Would it be possible to output exactly, and only, the lines below from the one holding "(647, 184) = (286, 159): blue" to the last line, both included, with every picture left out?

[Material supplied Boundary: Start]

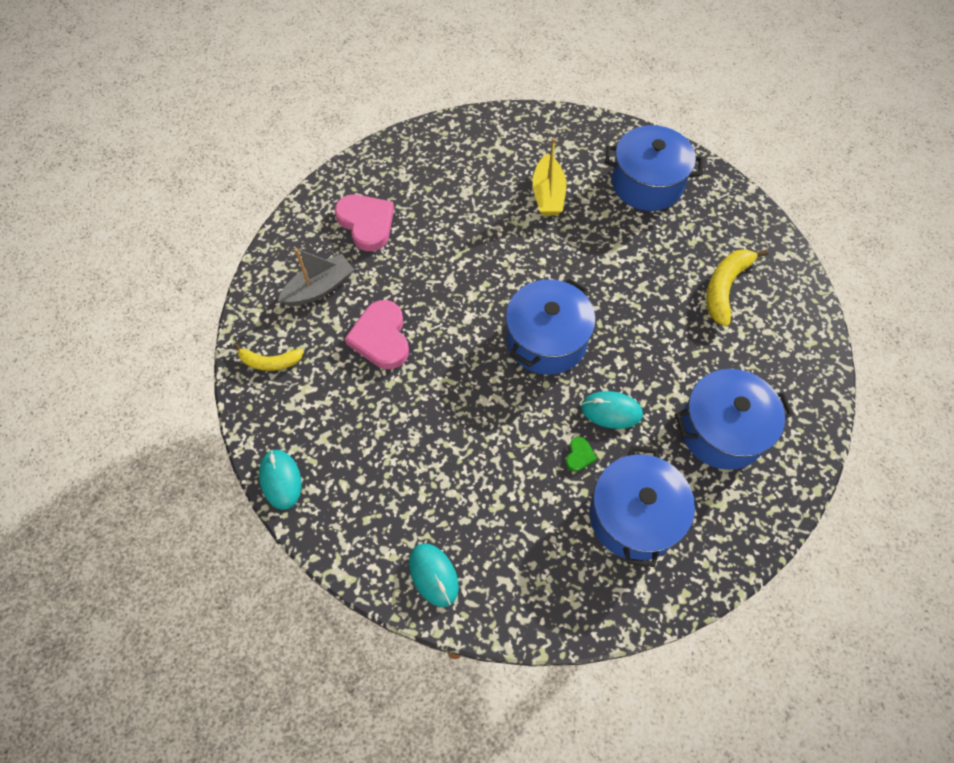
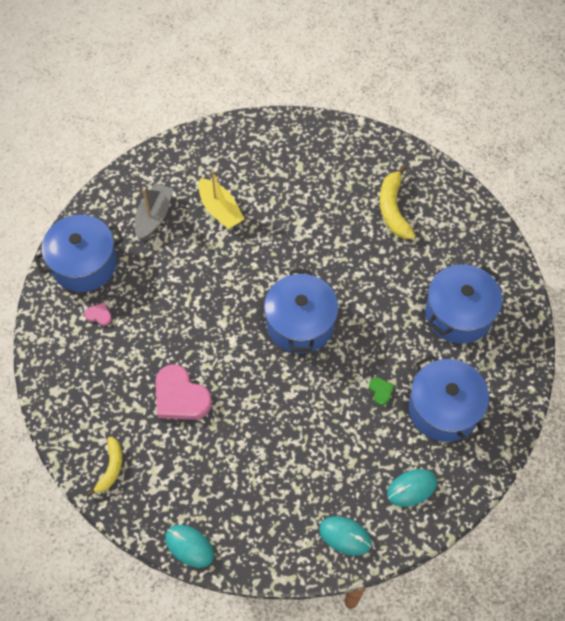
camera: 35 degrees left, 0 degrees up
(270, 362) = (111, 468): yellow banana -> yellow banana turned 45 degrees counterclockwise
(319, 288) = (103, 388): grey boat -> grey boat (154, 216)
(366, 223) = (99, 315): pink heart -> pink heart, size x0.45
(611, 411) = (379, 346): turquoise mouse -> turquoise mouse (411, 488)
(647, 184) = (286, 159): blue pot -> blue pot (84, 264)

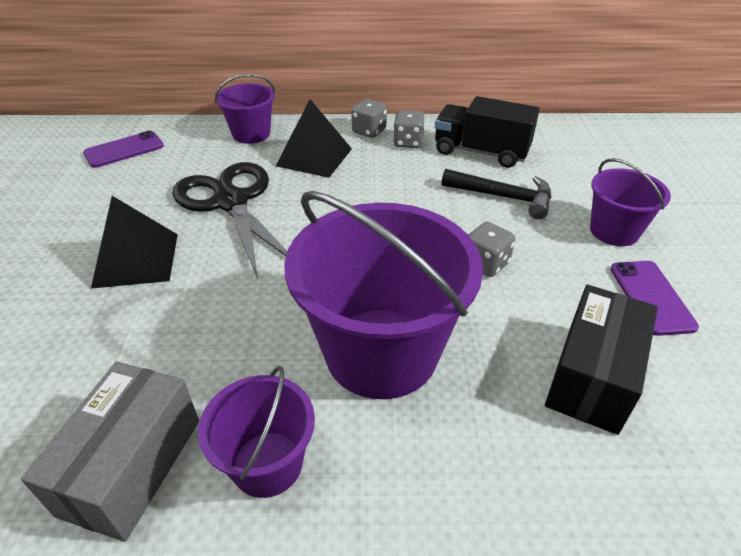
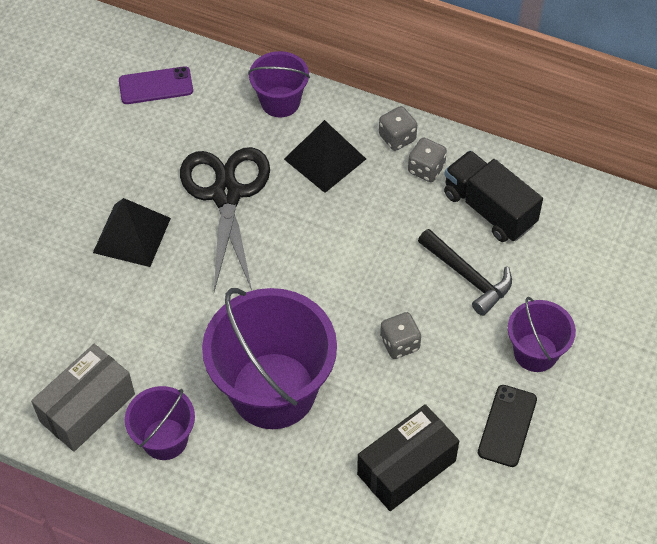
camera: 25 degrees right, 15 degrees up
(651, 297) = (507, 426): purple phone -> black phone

[Material supplied Boundary: End]

# Result of the task
(647, 184) = (286, 159): blue pot -> blue pot (84, 264)

camera: 25 degrees right, 15 degrees up
(651, 297) = (507, 426): purple phone -> black phone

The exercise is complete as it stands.